§ PROBLEM TO SOLVE: From the line containing "Q2: PNP (B N007, C" to the last line of the records, reproduce every line exactly and print nothing else.

§ Extracted records:

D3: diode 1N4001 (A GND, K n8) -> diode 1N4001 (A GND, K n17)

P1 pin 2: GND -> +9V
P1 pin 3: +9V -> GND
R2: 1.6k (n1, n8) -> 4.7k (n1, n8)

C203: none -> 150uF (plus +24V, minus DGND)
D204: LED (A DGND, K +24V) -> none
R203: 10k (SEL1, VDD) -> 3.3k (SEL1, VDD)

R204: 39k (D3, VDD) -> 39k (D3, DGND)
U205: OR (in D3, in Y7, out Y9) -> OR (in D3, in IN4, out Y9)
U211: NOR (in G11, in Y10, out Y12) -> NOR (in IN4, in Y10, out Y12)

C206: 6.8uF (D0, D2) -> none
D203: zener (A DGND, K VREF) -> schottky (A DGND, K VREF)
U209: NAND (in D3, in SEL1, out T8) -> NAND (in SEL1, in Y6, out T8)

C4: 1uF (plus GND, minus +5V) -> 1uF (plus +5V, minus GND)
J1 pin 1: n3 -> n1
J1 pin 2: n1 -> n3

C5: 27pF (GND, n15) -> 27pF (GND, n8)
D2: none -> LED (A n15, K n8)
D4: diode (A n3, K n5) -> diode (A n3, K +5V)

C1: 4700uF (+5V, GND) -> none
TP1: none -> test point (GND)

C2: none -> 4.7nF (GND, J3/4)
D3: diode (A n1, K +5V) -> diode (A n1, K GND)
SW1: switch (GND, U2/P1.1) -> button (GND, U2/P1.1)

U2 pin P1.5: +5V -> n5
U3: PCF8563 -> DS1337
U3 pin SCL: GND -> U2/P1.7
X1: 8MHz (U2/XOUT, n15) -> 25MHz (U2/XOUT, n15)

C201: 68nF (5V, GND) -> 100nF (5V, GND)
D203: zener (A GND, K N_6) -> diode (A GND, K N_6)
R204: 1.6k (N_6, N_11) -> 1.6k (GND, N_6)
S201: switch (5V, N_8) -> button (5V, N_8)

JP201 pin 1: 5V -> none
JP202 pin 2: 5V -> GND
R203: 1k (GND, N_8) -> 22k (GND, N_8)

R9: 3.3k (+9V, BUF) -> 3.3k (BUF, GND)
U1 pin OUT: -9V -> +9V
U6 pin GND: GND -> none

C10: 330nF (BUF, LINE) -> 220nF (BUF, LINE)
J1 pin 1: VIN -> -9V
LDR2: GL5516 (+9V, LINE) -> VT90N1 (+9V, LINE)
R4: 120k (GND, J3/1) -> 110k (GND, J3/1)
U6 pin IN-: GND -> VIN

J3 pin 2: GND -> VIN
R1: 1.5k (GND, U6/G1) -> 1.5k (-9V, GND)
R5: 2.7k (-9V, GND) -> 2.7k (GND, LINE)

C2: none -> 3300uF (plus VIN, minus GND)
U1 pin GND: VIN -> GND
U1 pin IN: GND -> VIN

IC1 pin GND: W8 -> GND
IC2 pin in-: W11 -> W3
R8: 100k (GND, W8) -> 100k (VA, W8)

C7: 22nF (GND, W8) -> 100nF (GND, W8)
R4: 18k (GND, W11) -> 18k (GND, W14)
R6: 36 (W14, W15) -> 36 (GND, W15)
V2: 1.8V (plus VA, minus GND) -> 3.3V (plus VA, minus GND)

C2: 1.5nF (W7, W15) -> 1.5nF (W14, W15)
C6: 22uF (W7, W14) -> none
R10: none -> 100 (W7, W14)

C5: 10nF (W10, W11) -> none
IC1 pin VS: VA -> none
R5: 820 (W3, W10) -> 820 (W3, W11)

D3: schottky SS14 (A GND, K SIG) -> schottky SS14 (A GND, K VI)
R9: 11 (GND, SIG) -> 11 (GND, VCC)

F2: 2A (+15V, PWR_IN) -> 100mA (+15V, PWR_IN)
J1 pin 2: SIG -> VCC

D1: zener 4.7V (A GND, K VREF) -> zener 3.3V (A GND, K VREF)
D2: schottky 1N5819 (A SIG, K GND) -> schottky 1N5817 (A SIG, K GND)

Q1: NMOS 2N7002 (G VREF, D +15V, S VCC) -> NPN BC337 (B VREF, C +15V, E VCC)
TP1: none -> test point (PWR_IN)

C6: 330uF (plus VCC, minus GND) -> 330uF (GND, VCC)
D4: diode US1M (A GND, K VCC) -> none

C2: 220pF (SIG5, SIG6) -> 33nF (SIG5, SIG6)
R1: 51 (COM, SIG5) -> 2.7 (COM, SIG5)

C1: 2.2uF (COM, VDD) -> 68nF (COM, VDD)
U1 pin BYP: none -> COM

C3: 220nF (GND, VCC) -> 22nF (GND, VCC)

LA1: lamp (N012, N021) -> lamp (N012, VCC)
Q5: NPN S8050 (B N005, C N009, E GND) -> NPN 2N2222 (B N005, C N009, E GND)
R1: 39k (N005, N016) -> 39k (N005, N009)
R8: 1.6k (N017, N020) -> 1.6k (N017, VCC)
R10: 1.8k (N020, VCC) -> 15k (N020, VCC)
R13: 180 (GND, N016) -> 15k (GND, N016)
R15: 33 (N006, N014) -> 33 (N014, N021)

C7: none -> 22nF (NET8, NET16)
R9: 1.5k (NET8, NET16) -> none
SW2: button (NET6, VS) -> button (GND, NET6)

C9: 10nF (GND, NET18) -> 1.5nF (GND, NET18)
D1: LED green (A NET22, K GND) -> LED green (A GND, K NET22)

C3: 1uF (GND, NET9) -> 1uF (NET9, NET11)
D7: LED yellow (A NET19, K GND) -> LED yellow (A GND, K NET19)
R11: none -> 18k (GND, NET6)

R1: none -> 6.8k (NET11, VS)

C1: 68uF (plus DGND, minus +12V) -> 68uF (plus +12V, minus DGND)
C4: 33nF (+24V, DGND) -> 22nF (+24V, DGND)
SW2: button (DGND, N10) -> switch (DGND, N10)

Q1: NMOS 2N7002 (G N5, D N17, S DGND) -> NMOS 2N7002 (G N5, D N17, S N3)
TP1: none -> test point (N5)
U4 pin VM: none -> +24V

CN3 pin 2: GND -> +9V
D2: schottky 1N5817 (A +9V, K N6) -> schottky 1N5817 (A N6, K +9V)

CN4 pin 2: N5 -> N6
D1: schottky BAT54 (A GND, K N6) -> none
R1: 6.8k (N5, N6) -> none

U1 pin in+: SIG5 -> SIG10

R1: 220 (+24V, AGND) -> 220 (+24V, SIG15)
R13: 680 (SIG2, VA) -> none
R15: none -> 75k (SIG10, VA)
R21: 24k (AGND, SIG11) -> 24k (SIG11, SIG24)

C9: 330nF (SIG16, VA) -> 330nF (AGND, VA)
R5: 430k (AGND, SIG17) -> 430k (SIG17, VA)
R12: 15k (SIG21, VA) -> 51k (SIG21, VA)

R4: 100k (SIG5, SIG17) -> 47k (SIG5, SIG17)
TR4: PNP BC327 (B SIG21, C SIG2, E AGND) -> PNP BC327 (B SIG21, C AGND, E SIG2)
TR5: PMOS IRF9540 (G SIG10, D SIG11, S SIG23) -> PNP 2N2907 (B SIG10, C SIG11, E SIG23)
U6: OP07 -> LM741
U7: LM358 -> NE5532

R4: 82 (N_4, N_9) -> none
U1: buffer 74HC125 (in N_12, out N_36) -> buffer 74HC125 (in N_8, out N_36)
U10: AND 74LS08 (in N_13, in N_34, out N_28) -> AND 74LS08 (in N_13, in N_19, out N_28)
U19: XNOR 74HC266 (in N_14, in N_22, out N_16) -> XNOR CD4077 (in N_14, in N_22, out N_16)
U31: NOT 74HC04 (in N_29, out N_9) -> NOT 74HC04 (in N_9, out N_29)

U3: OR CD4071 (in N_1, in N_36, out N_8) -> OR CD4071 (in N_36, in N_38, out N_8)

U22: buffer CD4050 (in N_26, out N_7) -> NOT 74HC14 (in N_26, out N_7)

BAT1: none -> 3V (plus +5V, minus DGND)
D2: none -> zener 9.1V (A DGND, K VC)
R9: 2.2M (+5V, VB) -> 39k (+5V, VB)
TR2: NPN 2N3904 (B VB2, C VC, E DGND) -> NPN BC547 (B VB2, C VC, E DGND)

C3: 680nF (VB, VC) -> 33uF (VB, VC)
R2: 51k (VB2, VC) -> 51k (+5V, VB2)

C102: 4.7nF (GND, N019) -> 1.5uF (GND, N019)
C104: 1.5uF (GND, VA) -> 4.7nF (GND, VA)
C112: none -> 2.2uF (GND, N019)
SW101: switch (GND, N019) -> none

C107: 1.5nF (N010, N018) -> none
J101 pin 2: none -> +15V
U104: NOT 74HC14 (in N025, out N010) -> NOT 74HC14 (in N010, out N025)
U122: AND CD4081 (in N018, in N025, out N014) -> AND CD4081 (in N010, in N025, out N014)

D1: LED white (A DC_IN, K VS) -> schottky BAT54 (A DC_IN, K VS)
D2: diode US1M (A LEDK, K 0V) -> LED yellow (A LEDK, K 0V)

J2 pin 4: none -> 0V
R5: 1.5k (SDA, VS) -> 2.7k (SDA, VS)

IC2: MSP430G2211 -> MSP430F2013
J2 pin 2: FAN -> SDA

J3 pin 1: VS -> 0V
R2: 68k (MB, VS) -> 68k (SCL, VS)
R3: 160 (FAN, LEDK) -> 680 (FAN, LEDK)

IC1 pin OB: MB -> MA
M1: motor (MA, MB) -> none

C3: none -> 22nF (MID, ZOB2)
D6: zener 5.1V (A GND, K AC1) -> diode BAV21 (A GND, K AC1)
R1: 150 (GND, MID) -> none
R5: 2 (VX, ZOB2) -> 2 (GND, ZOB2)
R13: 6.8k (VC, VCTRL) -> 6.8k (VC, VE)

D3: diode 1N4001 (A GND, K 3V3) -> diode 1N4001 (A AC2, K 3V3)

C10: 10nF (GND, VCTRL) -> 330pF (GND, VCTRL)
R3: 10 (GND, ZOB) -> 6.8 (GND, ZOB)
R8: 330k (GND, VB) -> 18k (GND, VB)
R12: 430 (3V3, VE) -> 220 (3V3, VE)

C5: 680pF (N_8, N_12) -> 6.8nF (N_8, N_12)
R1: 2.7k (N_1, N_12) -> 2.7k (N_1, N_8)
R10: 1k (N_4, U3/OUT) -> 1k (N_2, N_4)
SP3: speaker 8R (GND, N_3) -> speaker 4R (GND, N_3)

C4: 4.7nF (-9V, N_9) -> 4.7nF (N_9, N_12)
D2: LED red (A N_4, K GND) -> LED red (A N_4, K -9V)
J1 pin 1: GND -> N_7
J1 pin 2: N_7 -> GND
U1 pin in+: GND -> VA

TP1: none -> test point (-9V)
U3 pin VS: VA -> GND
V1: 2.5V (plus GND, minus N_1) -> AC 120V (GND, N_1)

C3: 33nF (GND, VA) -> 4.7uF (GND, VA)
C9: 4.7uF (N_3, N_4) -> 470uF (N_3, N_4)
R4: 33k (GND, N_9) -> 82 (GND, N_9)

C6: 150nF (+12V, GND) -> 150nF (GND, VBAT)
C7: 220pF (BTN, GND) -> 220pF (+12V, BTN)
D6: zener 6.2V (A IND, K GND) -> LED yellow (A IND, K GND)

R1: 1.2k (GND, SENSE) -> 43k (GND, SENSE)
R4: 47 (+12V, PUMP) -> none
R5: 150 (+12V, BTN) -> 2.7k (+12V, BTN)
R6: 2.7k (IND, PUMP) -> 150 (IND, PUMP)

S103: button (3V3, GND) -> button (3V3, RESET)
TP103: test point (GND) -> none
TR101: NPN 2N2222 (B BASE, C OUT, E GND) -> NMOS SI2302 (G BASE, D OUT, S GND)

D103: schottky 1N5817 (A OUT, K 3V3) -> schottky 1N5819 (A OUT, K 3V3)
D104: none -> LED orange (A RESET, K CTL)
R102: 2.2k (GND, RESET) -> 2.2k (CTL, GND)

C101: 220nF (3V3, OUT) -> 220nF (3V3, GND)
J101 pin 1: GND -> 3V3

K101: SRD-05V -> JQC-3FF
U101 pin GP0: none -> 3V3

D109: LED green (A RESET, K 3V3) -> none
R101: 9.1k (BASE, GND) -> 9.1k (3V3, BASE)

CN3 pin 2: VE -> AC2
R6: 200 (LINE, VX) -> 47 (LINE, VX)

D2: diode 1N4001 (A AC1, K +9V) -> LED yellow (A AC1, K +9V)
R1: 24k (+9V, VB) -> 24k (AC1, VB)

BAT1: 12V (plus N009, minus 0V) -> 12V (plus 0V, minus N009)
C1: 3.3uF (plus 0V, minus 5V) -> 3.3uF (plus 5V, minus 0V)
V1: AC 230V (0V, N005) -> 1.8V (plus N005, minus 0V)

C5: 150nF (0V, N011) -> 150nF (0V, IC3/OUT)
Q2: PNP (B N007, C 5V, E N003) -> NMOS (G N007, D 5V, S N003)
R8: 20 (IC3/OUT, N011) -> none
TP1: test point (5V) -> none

§ EXERCISE SOLUTION:
Q2: PNP (B N007, C 5V, E N003) -> NMOS (G N007, D 5V, S N003)
R8: 20 (IC3/OUT, N011) -> none
TP1: test point (5V) -> none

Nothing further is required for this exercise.